Material for this task —
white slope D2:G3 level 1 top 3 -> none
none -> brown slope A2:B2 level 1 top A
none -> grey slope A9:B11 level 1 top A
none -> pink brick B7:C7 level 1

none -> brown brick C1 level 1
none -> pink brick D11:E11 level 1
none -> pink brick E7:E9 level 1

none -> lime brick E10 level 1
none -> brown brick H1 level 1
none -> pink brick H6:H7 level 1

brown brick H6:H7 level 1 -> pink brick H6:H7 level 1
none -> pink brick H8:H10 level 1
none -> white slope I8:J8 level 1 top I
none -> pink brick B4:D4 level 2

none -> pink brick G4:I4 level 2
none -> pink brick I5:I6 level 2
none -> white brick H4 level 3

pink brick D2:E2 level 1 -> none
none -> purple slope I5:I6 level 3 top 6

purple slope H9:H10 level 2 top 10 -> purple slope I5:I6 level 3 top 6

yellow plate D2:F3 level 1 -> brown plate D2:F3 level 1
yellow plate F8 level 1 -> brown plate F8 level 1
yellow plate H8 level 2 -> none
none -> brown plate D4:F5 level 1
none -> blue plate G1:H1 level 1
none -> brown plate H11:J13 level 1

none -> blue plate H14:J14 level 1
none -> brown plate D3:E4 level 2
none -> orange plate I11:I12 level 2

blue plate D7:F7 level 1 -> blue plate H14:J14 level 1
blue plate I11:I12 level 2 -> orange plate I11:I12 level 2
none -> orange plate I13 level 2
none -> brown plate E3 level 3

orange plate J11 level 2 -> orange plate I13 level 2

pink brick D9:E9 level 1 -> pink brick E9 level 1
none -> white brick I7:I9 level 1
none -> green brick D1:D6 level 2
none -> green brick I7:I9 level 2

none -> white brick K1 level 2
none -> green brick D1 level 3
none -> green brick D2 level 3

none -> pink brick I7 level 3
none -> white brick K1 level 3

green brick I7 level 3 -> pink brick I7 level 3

Activity —
Return, word for word, the lines from the one containing "orange plate J11" through the end of the data above, both ends included, and nothing else.

Answer area —
orange plate J11 level 2 -> orange plate I13 level 2

pink brick D9:E9 level 1 -> pink brick E9 level 1
none -> white brick I7:I9 level 1
none -> green brick D1:D6 level 2
none -> green brick I7:I9 level 2

none -> white brick K1 level 2
none -> green brick D1 level 3
none -> green brick D2 level 3

none -> pink brick I7 level 3
none -> white brick K1 level 3

green brick I7 level 3 -> pink brick I7 level 3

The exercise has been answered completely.